# [Required action]
Word for word, restate the lines of the data below between those holding "none -> brown 1x4 brick [368,242,475,320]" and "brown 2x2 round", inclusive; pictures do not belong in the copy.

# [Records for processing]

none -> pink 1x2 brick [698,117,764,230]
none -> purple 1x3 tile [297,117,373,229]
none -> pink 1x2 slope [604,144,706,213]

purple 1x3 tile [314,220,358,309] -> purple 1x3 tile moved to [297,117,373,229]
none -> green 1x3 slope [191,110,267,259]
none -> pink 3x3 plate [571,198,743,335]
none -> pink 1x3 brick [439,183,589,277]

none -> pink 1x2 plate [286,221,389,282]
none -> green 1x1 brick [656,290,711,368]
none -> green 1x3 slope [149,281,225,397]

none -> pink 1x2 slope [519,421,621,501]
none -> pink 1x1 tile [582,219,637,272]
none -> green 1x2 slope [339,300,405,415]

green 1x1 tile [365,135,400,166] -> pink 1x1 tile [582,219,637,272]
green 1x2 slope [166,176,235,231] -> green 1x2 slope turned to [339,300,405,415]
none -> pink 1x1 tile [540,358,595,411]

---

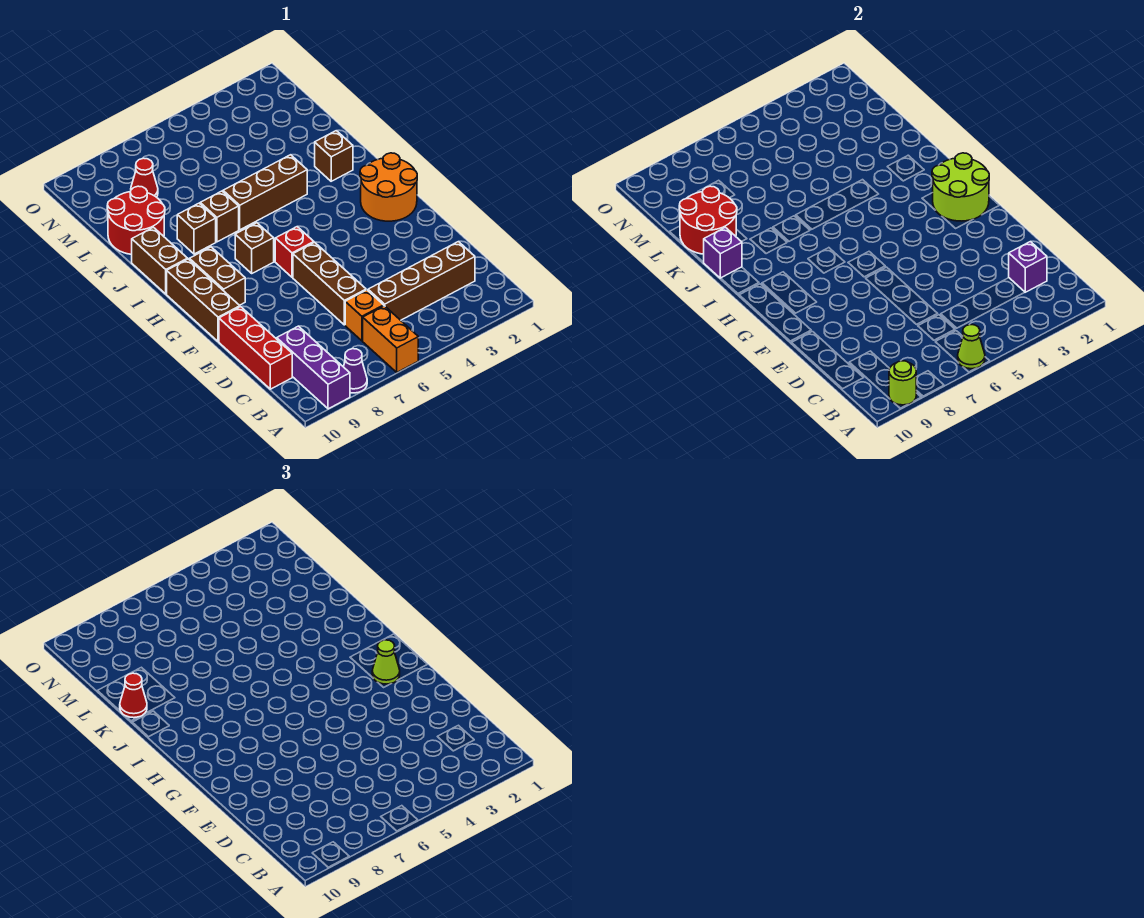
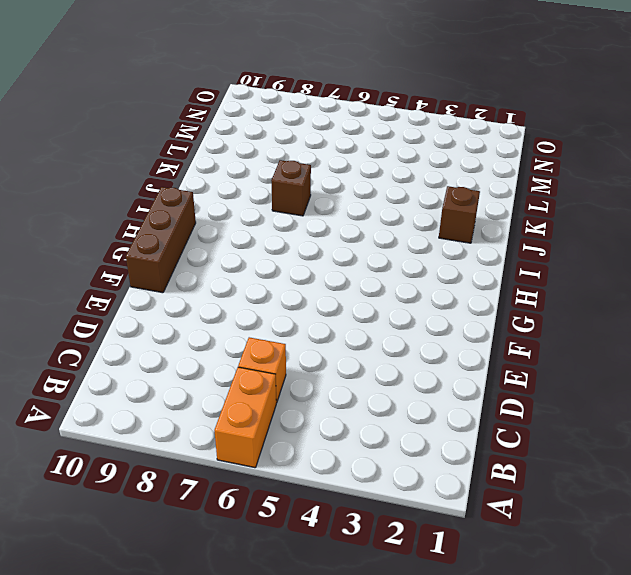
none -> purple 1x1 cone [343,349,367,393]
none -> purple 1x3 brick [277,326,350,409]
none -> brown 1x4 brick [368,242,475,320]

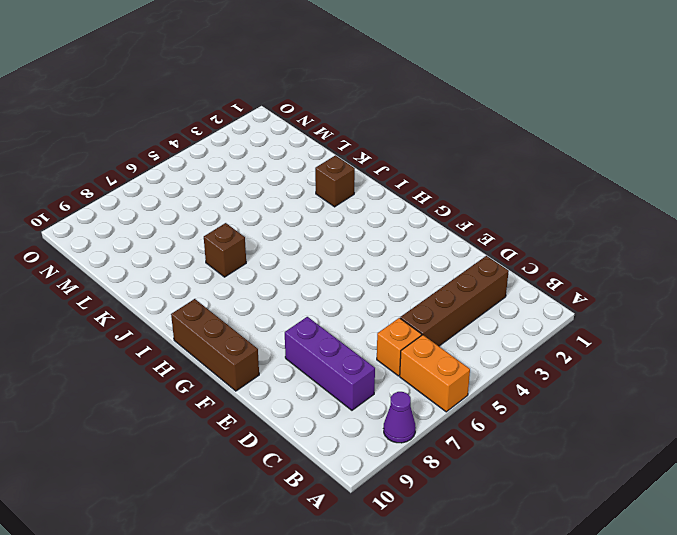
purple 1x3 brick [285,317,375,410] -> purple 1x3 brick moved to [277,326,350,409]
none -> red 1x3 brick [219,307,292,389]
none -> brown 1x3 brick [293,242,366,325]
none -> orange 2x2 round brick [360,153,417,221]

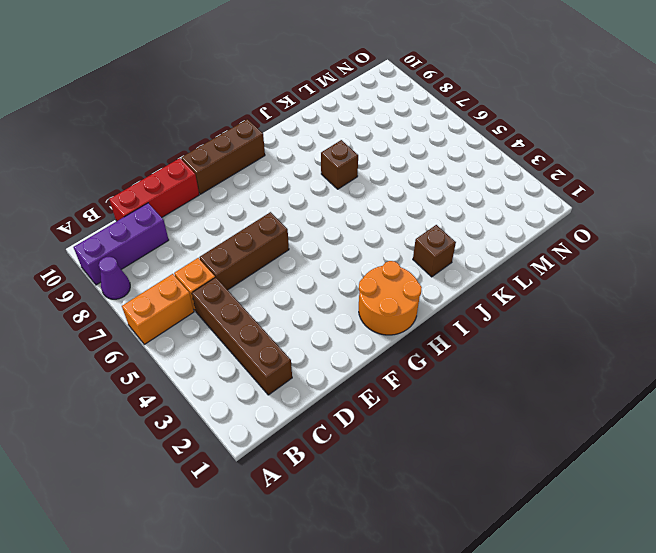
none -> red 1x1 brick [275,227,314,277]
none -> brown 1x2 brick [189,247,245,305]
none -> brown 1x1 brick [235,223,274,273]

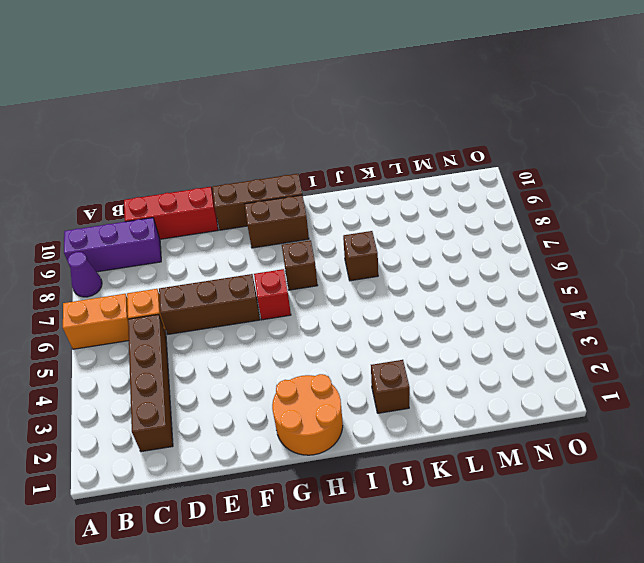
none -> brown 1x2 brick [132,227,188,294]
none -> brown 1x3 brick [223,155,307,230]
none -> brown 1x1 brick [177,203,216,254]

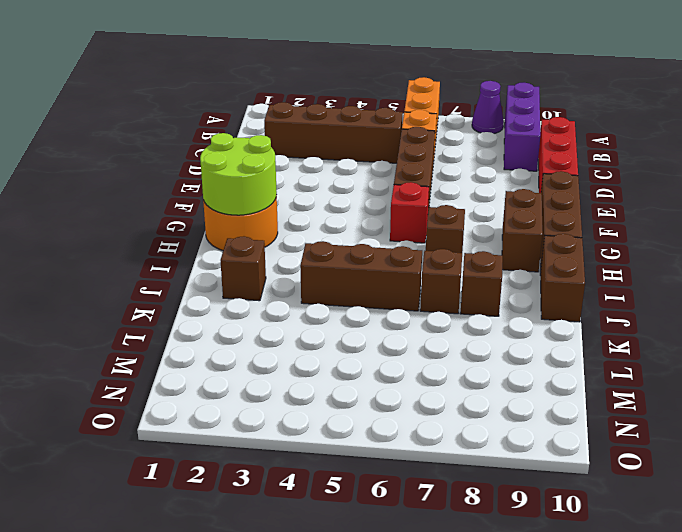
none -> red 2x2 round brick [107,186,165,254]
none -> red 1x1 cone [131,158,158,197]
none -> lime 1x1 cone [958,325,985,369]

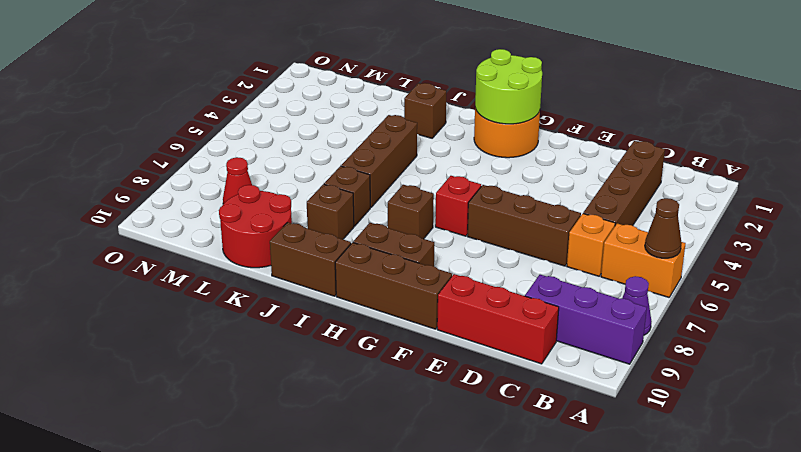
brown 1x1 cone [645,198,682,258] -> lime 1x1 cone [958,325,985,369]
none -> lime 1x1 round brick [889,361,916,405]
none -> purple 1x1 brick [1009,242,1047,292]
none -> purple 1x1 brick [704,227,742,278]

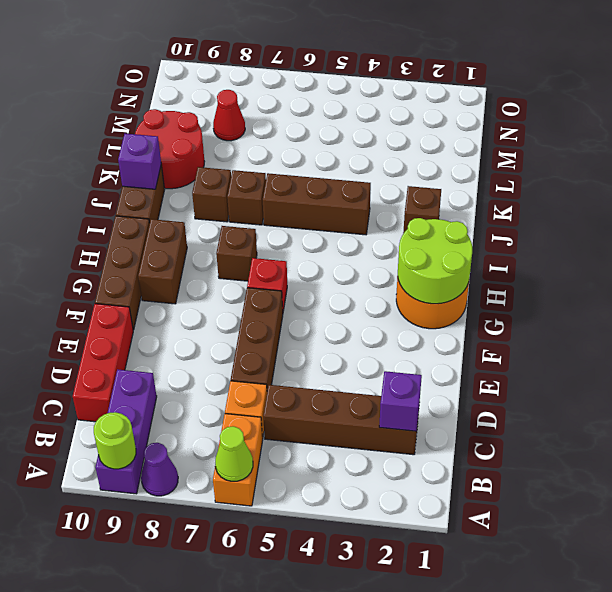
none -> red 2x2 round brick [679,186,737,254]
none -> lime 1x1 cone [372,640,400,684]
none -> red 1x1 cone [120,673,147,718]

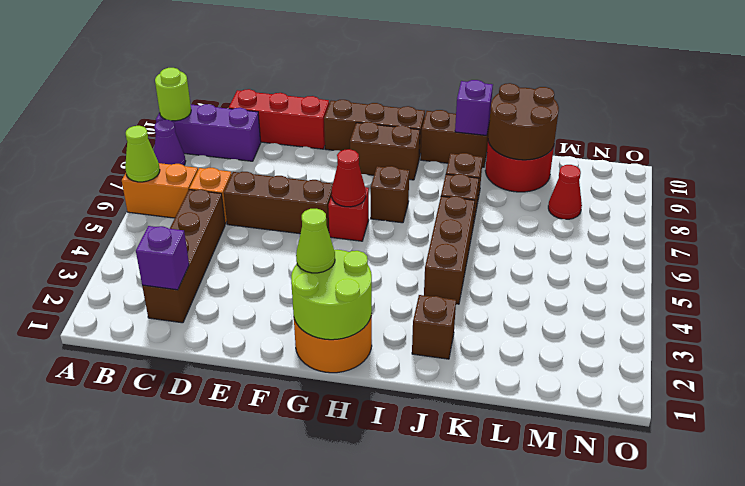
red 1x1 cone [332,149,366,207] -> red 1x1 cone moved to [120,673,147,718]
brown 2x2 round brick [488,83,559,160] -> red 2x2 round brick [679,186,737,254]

--

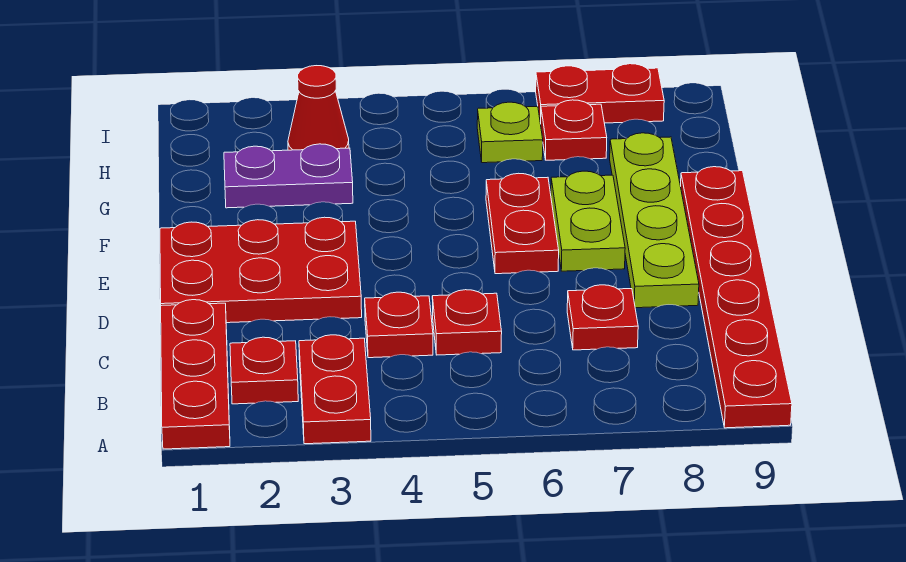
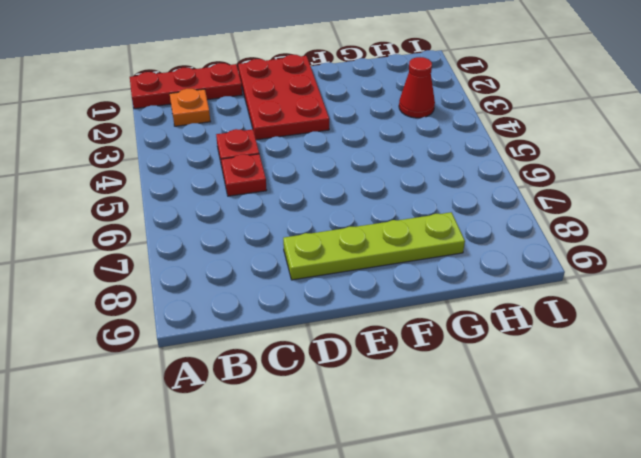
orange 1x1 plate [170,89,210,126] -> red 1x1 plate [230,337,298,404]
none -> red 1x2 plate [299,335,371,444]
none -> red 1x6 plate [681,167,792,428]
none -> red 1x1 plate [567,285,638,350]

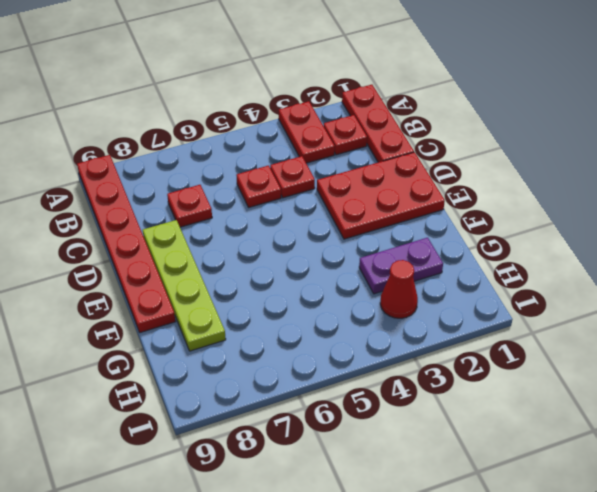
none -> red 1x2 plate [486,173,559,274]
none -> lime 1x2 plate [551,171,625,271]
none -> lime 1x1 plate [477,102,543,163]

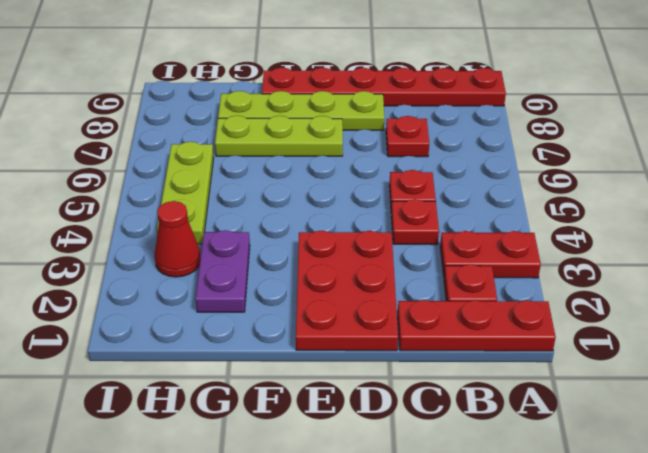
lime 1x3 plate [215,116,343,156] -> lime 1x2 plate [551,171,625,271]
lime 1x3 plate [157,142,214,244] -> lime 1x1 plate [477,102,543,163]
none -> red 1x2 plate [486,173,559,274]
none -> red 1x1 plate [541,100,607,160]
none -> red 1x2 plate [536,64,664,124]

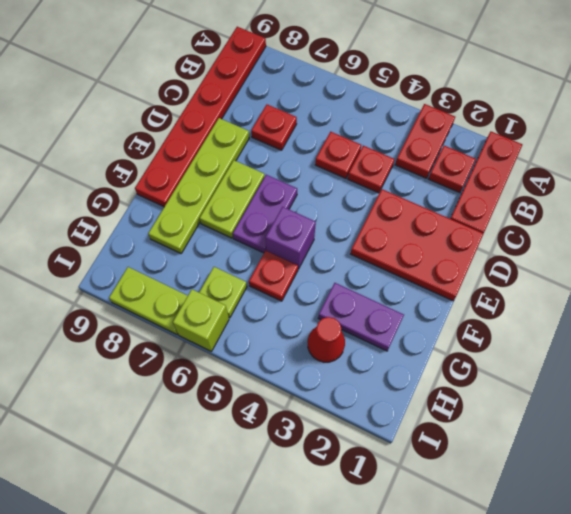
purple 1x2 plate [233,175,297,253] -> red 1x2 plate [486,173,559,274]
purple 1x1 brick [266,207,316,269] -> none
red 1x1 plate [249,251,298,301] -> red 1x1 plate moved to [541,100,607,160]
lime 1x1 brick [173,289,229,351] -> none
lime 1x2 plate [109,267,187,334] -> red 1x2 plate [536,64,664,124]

# [Expected output]
none -> brown 1x4 brick [368,242,475,320]

purple 1x3 brick [285,317,375,410] -> purple 1x3 brick moved to [277,326,350,409]
none -> red 1x3 brick [219,307,292,389]
none -> brown 1x3 brick [293,242,366,325]
none -> orange 2x2 round brick [360,153,417,221]

none -> red 1x1 brick [275,227,314,277]
none -> brown 1x2 brick [189,247,245,305]
none -> brown 1x1 brick [235,223,274,273]

none -> brown 1x2 brick [132,227,188,294]
none -> brown 1x3 brick [223,155,307,230]
none -> brown 1x1 brick [177,203,216,254]

none -> red 2x2 round brick [107,186,165,254]
none -> red 1x1 cone [131,158,158,197]
none -> lime 1x1 cone [958,325,985,369]

brown 1x1 cone [645,198,682,258] -> lime 1x1 cone [958,325,985,369]
none -> lime 1x1 round brick [889,361,916,405]
none -> purple 1x1 brick [1009,242,1047,292]
none -> purple 1x1 brick [704,227,742,278]

none -> red 2x2 round brick [679,186,737,254]
none -> lime 1x1 cone [372,640,400,684]
none -> red 1x1 cone [120,673,147,718]

red 1x1 cone [332,149,366,207] -> red 1x1 cone moved to [120,673,147,718]
brown 2x2 round brick [488,83,559,160] -> red 2x2 round brick [679,186,737,254]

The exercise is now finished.